**** Data under study

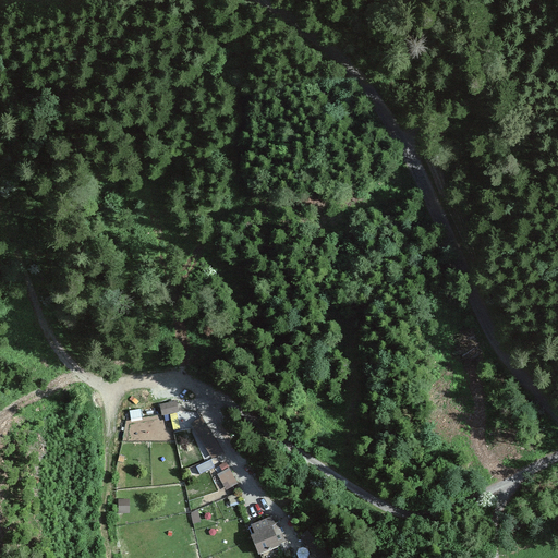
[(162,405),(165,421),(173,420),(171,403),(162,405)]
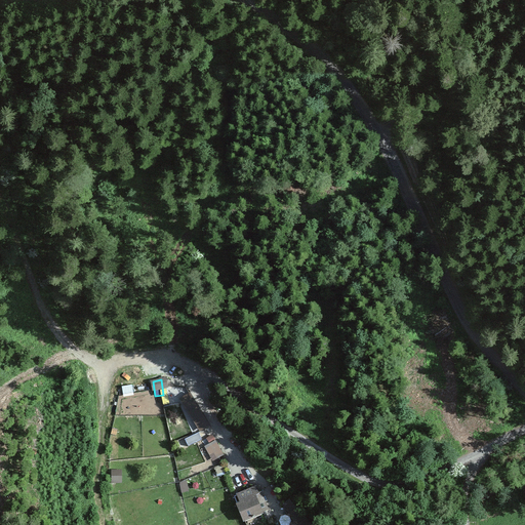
[(133,386),(123,388),(125,397),(134,395),(133,386)]
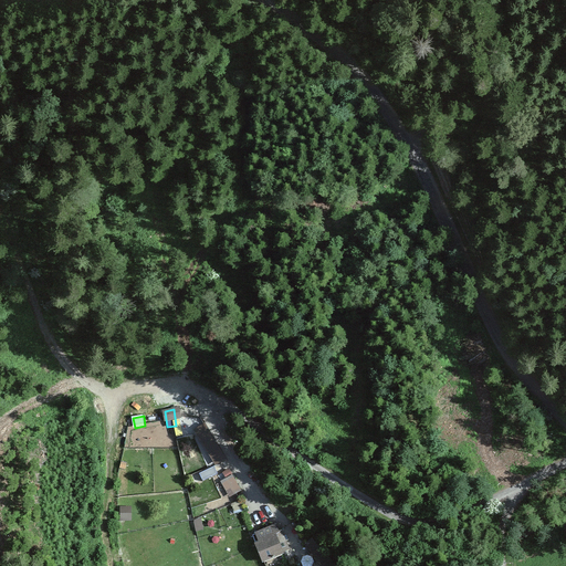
[(229,494),(241,488),(234,474),(222,481),(229,494)]
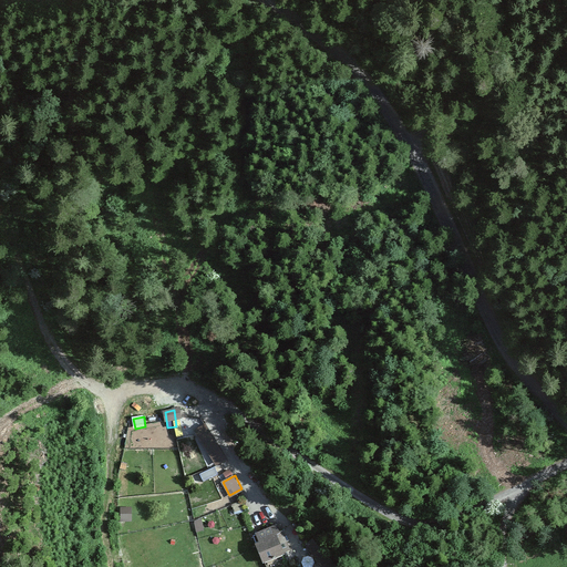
[(122,519),(133,521),(133,507),(122,507),(122,519)]
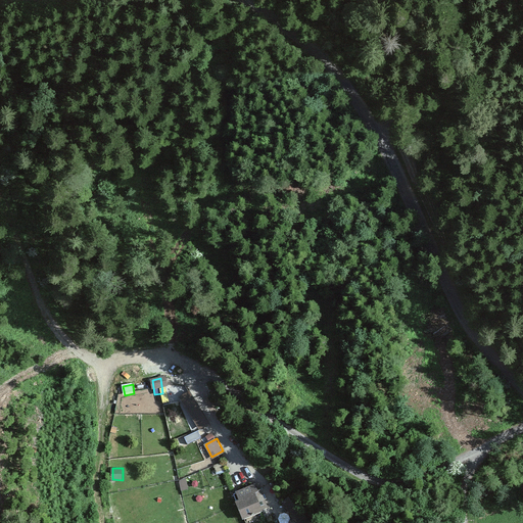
[(256,485),(234,493),(244,519),(267,510),(256,485)]
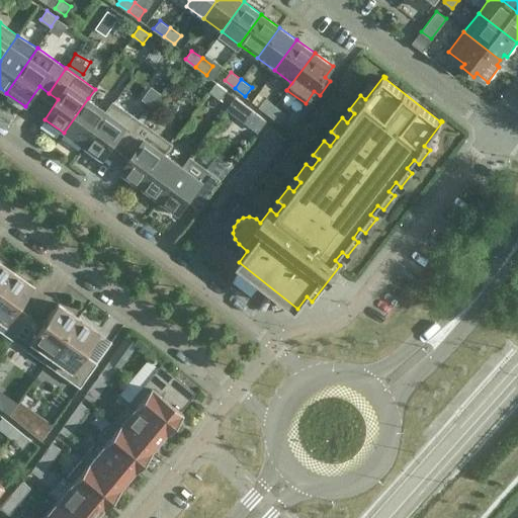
[(227,90),(217,82),(209,91),(221,98),(227,90)]
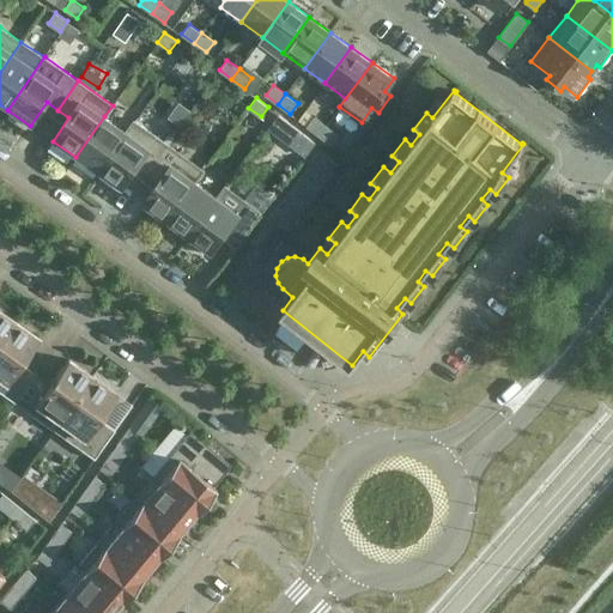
[(104,116),(76,157),(98,174),(135,121),(134,120),(126,132),(104,116)]
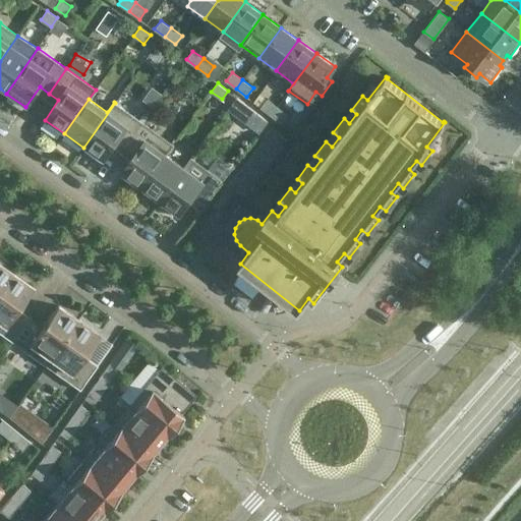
[(278,106),(269,99),(261,107),(271,115),(278,106)]
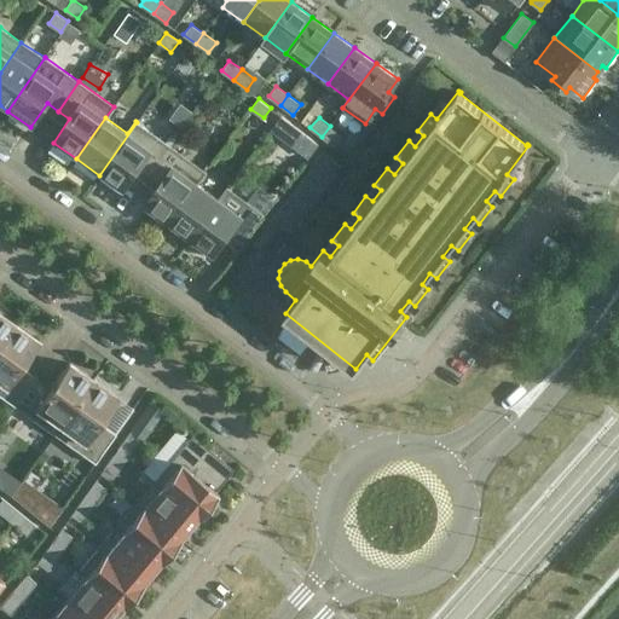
[(137,122),(99,175),(122,191),(139,168),(150,175),(171,146),(137,122)]
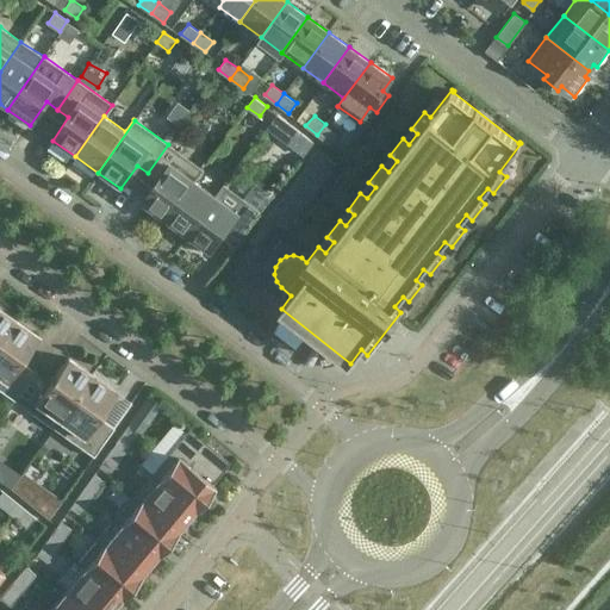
[(337,134),(325,124),(317,135),(329,144),(337,134)]
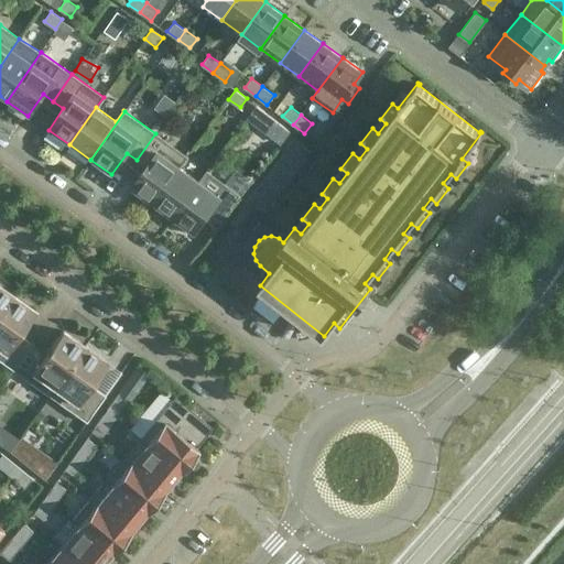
[(131,188),(152,204),(186,155),(155,133),(137,160),(147,167),(131,188)]
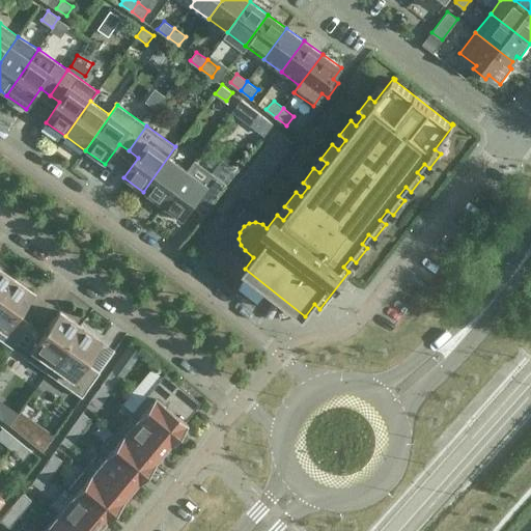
[(294,142),(277,130),(216,210),(232,222),(294,142)]
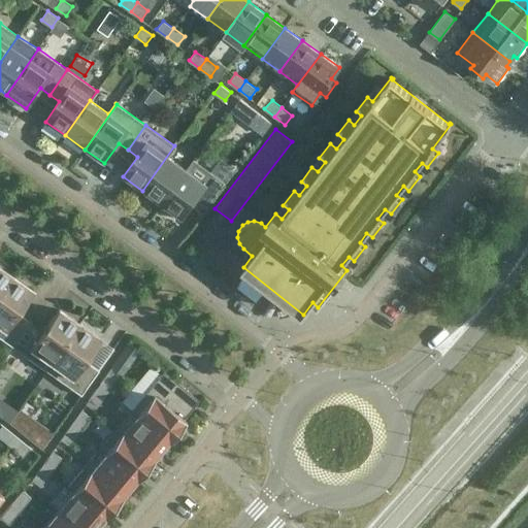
[(174,145),(142,191),(161,204),(187,169),(168,157),(175,146),(174,145)]
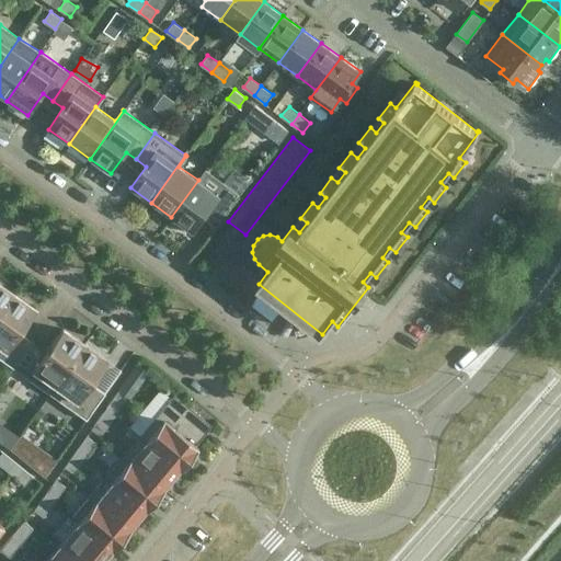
[(198,180),(171,217),(192,232),(207,212),(217,218),(213,224),(215,225),(238,193),(206,170),(198,180)]
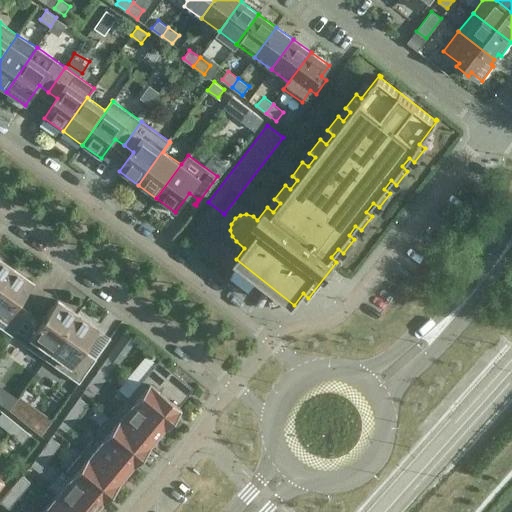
[(0,284),(11,268),(0,259),(0,284)]
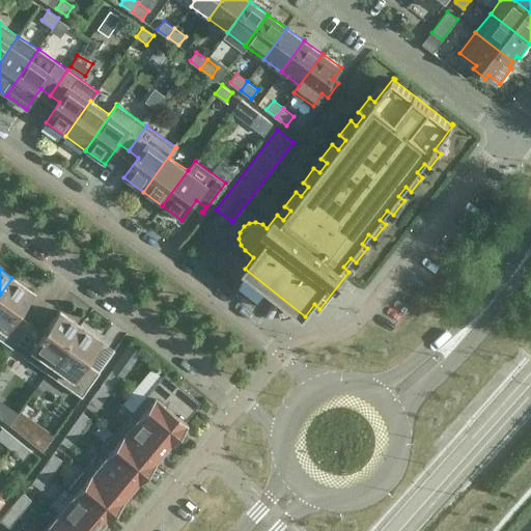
[(11,278),(0,295),(0,339),(12,348),(30,324),(18,314),(33,294),(11,278)]
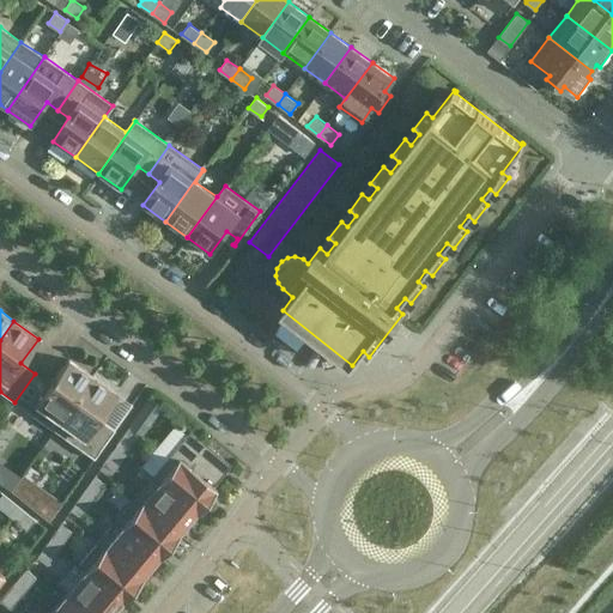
[(49,383),(35,374),(14,402),(54,430),(92,376),(67,359),(49,383)]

********

#### Activity:
Everything above except the pictures needs to be reproduced exactly.

#### Task answer:
[(162,405),(165,421),(173,420),(171,403),(162,405)]
[(133,386),(123,388),(125,397),(134,395),(133,386)]
[(229,494),(241,488),(234,474),(222,481),(229,494)]
[(122,519),(133,521),(133,507),(122,507),(122,519)]
[(256,485),(234,493),(244,519),(267,510),(256,485)]
[(227,90),(217,82),(209,91),(221,98),(227,90)]
[(104,116),(76,157),(98,174),(135,121),(134,120),(126,132),(104,116)]
[(278,106),(269,99),(261,107),(271,115),(278,106)]
[(137,122),(99,175),(122,191),(139,168),(150,175),(171,146),(137,122)]
[(337,134),(325,124),(317,135),(329,144),(337,134)]
[(131,188),(152,204),(186,155),(155,133),(137,160),(147,167),(131,188)]
[(294,142),(277,130),(216,210),(232,222),(294,142)]
[(174,145),(142,191),(161,204),(187,169),(168,157),(175,146),(174,145)]
[(198,180),(171,217),(192,232),(207,212),(217,218),(213,224),(215,225),(238,193),(206,170),(198,180)]
[(0,284),(11,268),(0,259),(0,284)]
[(11,278),(0,295),(0,339),(12,348),(30,324),(18,314),(33,294),(11,278)]
[(49,383),(35,374),(14,402),(54,430),(92,376),(67,359),(49,383)]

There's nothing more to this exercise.